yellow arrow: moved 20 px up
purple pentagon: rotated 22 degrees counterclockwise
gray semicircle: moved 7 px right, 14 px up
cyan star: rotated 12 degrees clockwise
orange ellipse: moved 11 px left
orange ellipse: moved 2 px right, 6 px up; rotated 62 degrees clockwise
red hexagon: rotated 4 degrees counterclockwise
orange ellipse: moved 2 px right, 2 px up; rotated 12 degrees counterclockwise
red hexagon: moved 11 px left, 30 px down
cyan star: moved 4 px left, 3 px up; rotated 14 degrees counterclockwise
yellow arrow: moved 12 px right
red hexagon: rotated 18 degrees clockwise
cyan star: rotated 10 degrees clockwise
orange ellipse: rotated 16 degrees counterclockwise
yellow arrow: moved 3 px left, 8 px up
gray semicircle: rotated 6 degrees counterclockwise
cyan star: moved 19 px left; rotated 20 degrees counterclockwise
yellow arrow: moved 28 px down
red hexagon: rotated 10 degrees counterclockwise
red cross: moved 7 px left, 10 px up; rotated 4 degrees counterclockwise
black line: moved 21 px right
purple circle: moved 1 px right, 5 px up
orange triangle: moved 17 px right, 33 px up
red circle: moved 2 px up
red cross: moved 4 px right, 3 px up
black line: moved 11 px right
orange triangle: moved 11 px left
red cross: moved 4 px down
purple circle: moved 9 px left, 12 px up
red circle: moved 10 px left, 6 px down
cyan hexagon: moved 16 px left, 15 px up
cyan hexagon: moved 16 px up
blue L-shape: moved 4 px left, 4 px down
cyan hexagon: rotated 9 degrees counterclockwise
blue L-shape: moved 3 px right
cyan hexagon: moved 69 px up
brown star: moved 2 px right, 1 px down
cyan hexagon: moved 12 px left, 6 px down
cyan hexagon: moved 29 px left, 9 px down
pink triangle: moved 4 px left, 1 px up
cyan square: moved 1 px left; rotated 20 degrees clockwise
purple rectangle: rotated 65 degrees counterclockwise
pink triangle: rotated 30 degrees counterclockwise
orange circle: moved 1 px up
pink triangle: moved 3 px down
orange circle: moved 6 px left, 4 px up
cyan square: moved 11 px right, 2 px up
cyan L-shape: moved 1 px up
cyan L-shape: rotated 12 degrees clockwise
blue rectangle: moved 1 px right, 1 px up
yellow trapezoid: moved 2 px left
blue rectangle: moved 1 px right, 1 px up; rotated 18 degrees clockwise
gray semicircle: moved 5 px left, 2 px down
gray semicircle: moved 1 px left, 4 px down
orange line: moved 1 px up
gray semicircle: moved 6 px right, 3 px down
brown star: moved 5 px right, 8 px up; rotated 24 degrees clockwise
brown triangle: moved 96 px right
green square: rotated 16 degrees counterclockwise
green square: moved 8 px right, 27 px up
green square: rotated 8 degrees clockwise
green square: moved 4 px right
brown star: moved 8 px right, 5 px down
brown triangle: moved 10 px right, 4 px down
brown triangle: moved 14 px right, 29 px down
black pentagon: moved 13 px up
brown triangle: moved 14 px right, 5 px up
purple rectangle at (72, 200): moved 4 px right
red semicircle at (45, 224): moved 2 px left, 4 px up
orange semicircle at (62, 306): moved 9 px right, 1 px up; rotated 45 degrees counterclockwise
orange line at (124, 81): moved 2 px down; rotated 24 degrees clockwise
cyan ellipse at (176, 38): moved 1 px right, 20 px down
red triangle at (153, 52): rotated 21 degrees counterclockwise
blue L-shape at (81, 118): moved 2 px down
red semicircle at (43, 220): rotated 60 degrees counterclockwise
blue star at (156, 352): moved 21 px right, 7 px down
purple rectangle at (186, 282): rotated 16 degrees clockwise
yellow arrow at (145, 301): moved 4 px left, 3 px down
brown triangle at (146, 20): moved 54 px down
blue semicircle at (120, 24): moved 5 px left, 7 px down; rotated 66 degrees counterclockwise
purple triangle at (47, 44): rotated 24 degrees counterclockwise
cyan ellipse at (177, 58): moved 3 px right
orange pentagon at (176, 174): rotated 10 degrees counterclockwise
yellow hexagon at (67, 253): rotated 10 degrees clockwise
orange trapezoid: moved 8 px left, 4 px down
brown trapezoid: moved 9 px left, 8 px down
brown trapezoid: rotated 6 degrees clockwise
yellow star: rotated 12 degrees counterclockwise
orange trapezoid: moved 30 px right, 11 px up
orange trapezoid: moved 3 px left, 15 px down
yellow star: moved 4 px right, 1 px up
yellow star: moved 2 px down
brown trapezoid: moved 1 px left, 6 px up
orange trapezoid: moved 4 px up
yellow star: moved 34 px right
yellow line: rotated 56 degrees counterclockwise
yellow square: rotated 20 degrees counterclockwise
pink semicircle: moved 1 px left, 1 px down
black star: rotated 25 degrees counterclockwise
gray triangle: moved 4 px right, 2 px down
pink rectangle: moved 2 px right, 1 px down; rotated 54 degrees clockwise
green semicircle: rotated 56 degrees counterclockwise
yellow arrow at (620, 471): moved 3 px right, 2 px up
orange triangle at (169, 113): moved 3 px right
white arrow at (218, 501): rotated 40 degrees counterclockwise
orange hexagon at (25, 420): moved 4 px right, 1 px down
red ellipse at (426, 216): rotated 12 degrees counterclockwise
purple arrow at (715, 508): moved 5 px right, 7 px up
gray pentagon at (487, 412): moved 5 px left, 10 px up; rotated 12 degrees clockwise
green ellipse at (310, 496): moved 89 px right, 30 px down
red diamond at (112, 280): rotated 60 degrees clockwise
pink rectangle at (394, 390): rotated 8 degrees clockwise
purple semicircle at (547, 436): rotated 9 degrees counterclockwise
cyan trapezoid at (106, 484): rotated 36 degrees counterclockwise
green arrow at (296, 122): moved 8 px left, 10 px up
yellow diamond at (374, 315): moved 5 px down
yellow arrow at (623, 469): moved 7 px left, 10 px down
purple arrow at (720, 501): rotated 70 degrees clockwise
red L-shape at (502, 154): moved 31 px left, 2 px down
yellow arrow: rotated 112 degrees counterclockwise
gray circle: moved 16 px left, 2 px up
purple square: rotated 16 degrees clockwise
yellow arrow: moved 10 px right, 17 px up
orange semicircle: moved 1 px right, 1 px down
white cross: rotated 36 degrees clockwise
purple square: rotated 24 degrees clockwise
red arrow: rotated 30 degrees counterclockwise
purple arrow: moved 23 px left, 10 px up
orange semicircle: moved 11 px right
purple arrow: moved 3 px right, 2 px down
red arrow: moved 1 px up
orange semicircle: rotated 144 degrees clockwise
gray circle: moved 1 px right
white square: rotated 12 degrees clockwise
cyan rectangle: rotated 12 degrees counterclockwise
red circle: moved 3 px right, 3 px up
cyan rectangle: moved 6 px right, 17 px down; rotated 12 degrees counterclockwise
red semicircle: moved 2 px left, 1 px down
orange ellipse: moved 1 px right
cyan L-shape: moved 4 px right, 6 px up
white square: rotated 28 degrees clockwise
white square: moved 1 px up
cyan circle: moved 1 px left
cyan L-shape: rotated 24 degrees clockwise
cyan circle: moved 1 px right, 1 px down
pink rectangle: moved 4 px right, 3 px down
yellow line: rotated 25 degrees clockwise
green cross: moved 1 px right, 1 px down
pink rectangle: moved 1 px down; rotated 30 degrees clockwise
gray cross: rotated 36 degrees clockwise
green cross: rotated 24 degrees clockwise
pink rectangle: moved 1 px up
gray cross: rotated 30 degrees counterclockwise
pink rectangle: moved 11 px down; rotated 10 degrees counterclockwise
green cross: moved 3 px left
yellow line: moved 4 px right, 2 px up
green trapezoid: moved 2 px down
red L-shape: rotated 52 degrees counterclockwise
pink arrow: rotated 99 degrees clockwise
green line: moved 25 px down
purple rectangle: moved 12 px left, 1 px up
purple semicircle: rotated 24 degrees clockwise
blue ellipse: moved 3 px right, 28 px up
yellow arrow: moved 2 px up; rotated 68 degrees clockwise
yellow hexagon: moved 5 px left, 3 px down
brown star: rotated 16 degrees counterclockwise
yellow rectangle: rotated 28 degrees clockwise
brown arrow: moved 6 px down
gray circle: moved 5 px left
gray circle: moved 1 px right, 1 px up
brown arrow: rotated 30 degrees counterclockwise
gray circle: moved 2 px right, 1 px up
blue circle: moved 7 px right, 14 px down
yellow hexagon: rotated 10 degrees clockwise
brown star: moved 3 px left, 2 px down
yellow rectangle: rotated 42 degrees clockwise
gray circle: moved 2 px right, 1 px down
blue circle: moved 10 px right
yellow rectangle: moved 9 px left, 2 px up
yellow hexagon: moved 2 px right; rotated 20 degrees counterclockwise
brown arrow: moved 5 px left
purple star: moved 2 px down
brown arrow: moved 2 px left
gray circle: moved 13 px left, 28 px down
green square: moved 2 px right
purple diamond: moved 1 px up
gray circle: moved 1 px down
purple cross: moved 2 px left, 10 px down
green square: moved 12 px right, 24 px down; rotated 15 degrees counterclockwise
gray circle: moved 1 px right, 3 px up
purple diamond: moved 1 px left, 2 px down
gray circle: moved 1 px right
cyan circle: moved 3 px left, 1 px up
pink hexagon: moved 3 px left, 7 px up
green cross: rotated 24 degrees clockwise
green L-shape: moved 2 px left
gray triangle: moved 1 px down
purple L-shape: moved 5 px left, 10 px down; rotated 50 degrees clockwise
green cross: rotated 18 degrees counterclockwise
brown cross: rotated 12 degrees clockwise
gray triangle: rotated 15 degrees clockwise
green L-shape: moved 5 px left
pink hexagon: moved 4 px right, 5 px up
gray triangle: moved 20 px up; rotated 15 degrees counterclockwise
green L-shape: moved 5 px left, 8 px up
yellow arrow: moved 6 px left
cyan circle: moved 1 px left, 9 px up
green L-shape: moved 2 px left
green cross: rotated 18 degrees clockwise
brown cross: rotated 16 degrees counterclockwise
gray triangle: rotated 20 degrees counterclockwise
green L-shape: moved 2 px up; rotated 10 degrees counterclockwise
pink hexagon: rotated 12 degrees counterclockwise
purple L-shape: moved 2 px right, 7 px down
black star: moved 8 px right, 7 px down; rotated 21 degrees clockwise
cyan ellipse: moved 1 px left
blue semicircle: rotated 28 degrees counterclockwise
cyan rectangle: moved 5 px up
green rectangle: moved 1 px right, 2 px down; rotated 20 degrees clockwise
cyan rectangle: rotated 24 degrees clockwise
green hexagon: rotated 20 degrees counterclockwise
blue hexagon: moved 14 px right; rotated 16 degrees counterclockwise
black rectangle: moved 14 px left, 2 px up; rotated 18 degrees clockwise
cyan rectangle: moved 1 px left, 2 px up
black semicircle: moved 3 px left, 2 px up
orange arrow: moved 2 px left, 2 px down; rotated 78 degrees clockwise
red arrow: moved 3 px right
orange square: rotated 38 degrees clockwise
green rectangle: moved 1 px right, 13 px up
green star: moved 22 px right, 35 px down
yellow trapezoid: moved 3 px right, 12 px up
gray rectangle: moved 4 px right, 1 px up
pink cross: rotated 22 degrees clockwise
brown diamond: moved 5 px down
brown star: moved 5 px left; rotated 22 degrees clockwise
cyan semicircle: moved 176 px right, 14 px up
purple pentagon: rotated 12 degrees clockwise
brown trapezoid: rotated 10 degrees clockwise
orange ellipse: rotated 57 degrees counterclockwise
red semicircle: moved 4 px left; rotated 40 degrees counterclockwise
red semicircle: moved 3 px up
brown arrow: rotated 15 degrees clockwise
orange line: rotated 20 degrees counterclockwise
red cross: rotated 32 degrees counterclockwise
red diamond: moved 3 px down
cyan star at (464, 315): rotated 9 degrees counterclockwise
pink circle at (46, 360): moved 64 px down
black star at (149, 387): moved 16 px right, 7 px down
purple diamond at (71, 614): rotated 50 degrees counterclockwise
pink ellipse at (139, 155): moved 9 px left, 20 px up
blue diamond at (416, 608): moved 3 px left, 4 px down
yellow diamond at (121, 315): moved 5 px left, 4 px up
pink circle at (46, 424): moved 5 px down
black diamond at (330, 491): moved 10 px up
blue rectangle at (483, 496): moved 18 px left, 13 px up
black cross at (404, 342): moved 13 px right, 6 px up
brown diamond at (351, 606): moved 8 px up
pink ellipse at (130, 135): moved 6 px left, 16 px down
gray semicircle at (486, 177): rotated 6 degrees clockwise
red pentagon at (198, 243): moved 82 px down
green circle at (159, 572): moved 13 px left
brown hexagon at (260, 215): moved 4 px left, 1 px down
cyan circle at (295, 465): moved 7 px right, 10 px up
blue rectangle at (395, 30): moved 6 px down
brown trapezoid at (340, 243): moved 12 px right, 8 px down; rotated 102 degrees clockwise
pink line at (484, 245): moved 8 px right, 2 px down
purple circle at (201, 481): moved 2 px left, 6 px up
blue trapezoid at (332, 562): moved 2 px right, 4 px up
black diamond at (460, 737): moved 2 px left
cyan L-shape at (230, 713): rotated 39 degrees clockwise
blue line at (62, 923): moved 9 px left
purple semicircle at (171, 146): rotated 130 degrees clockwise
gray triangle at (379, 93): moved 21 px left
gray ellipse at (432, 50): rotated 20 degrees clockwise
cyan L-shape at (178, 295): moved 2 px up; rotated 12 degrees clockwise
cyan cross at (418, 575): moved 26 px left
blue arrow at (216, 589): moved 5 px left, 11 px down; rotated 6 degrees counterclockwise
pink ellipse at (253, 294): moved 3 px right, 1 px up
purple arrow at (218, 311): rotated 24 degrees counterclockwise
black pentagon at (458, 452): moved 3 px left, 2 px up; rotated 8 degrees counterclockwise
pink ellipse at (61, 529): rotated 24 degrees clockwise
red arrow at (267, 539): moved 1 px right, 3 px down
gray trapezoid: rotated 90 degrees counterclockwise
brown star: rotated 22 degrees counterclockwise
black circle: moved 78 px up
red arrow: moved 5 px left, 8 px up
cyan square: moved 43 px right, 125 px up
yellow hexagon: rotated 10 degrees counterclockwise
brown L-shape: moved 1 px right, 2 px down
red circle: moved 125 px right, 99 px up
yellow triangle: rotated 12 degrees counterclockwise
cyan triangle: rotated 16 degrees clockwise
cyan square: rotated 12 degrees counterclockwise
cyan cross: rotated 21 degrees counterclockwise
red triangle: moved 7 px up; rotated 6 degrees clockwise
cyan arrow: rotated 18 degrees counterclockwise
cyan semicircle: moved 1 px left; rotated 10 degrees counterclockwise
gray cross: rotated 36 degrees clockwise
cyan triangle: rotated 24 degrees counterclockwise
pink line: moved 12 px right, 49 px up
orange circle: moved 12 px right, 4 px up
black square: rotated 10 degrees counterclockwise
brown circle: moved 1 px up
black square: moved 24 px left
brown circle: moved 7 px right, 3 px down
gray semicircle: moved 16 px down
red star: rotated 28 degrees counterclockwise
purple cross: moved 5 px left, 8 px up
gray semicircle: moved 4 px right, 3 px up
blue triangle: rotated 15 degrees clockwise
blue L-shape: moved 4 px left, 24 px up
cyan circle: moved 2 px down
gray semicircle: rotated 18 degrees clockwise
......
- [REQUIREMENT]: Reproduce verbatim the rows above, beginning with the first one and continuing through the row that contains "red circle: moved 10 px left, 6 px down".

- [WRITTEN RESPONSE]:
yellow arrow: moved 20 px up
purple pentagon: rotated 22 degrees counterclockwise
gray semicircle: moved 7 px right, 14 px up
cyan star: rotated 12 degrees clockwise
orange ellipse: moved 11 px left
orange ellipse: moved 2 px right, 6 px up; rotated 62 degrees clockwise
red hexagon: rotated 4 degrees counterclockwise
orange ellipse: moved 2 px right, 2 px up; rotated 12 degrees counterclockwise
red hexagon: moved 11 px left, 30 px down
cyan star: moved 4 px left, 3 px up; rotated 14 degrees counterclockwise
yellow arrow: moved 12 px right
red hexagon: rotated 18 degrees clockwise
cyan star: rotated 10 degrees clockwise
orange ellipse: rotated 16 degrees counterclockwise
yellow arrow: moved 3 px left, 8 px up
gray semicircle: rotated 6 degrees counterclockwise
cyan star: moved 19 px left; rotated 20 degrees counterclockwise
yellow arrow: moved 28 px down
red hexagon: rotated 10 degrees counterclockwise
red cross: moved 7 px left, 10 px up; rotated 4 degrees counterclockwise
black line: moved 21 px right
purple circle: moved 1 px right, 5 px up
orange triangle: moved 17 px right, 33 px up
red circle: moved 2 px up
red cross: moved 4 px right, 3 px up
black line: moved 11 px right
orange triangle: moved 11 px left
red cross: moved 4 px down
purple circle: moved 9 px left, 12 px up
red circle: moved 10 px left, 6 px down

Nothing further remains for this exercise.